> [BRIEF] Those lines of the data that hold the word "degrees" are to be copied out.

> [RECORDS SUPPLIED]
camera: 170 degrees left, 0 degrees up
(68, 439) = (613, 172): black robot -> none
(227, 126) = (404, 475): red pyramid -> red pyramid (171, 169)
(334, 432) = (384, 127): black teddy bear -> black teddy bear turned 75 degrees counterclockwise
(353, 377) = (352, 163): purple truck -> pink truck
* * *
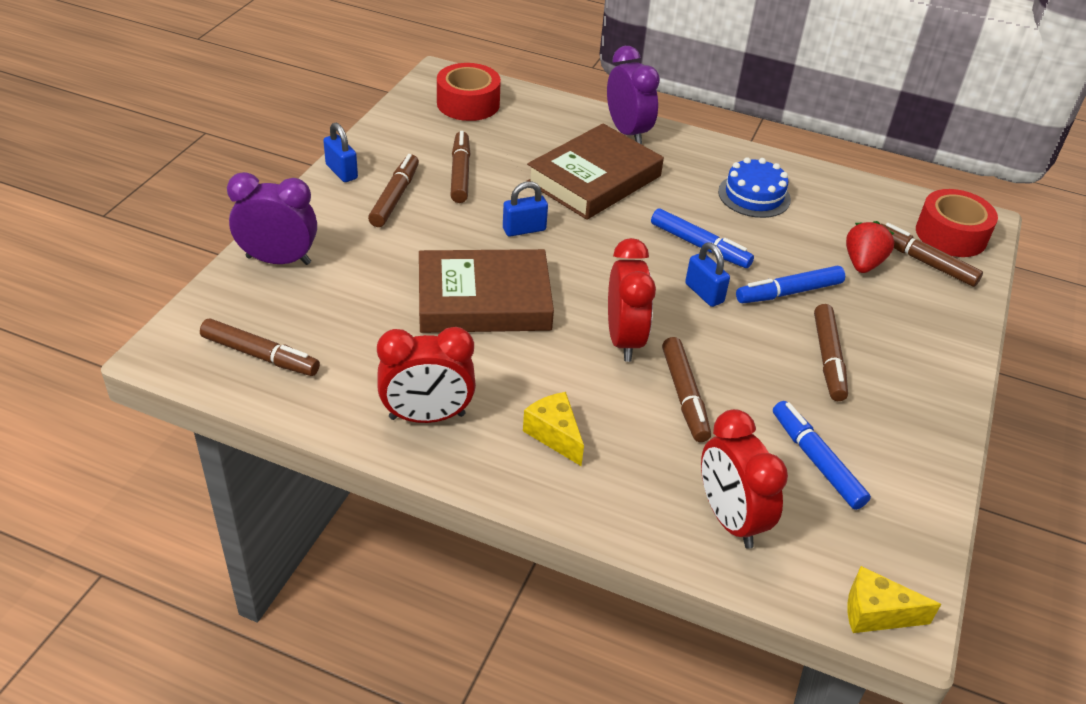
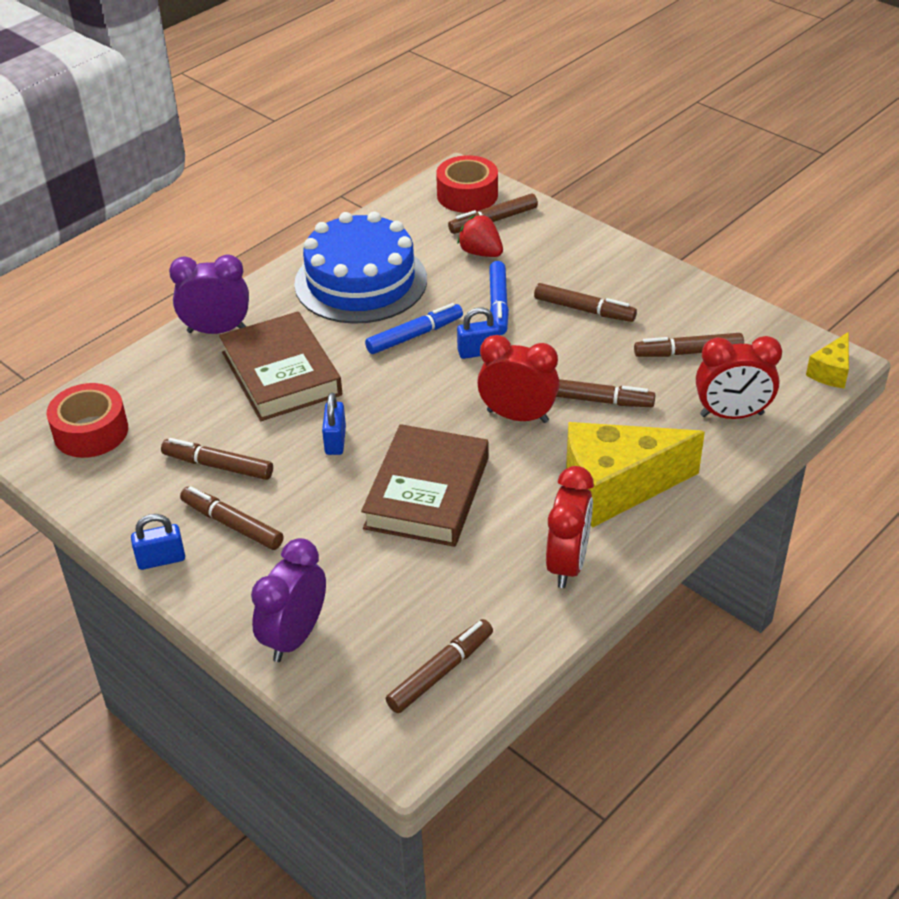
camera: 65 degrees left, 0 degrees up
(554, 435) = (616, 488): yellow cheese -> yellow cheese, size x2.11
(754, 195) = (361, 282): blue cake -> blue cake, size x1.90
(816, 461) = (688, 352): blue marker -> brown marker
* * *
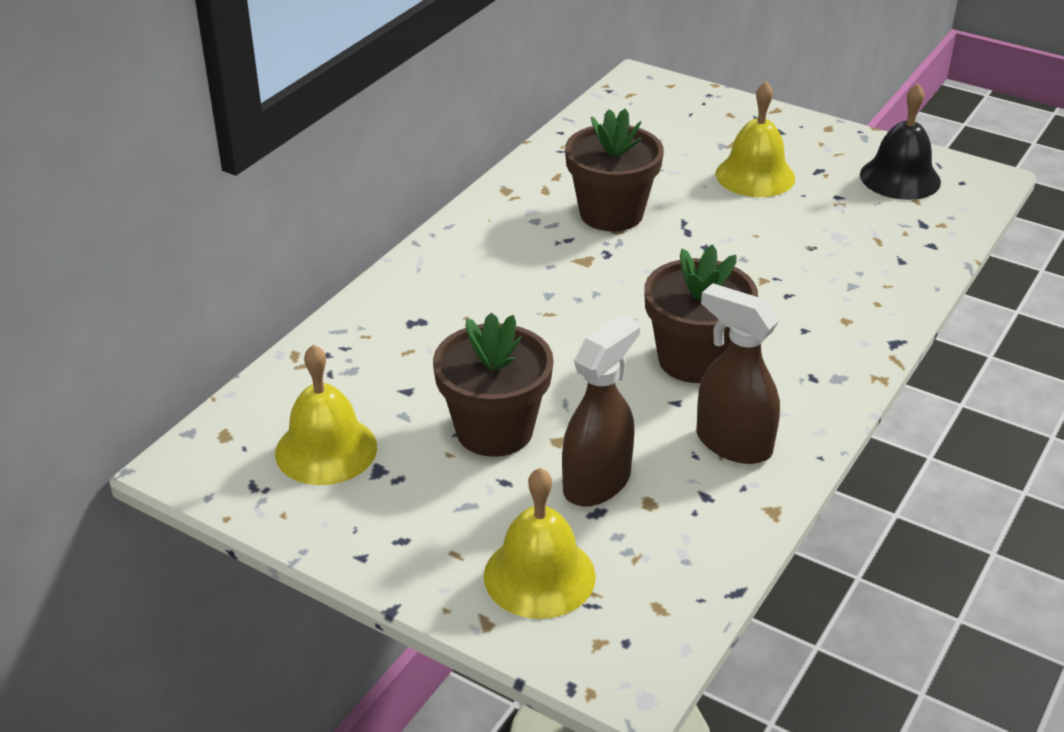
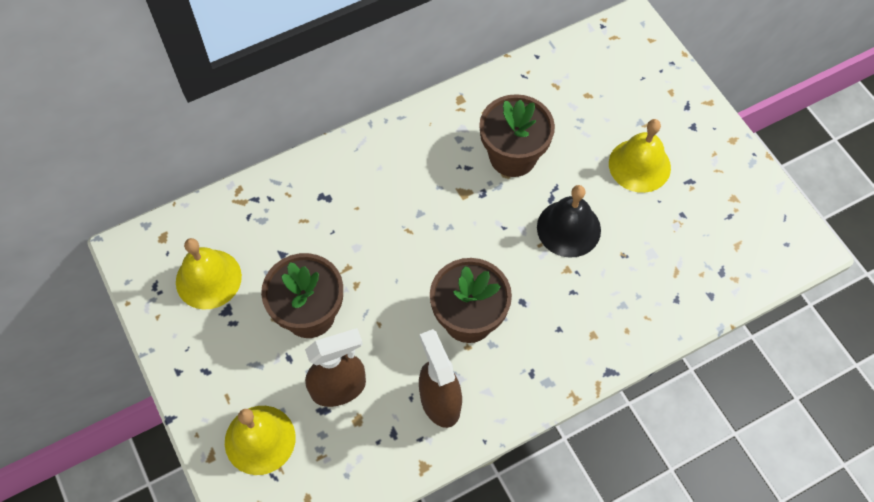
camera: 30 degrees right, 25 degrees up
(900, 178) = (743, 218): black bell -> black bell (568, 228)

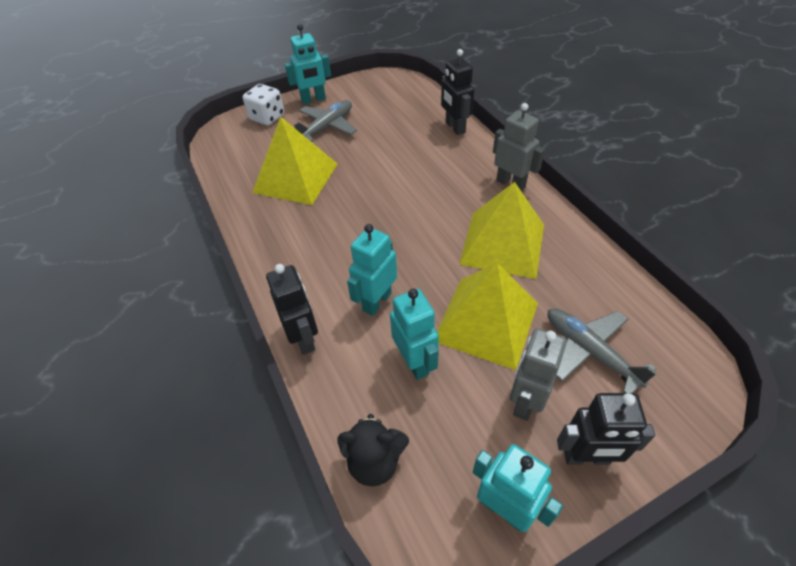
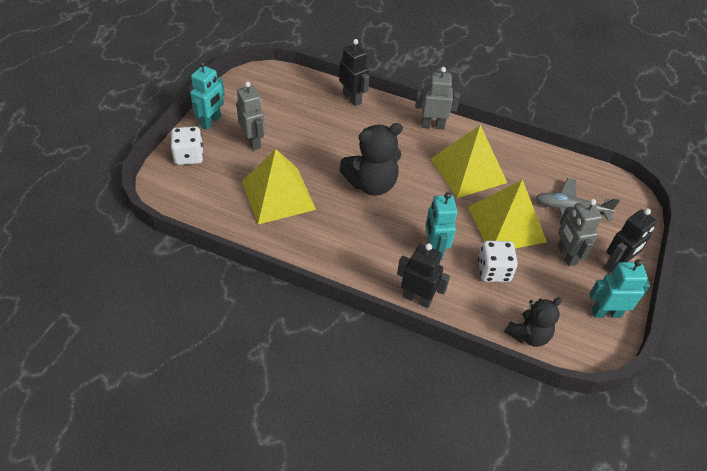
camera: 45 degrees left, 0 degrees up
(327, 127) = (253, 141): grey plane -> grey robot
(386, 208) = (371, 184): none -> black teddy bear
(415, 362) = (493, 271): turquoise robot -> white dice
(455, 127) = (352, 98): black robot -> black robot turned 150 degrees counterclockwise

> [TASK ANSWER]
camera: 170 degrees left, 0 degrees up
(334, 432) = (384, 127): black teddy bear -> black teddy bear turned 75 degrees counterclockwise
camera: 65 degrees left, 0 degrees up
camera: 30 degrees right, 25 degrees up
camera: 45 degrees left, 0 degrees up
(455, 127) = (352, 98): black robot -> black robot turned 150 degrees counterclockwise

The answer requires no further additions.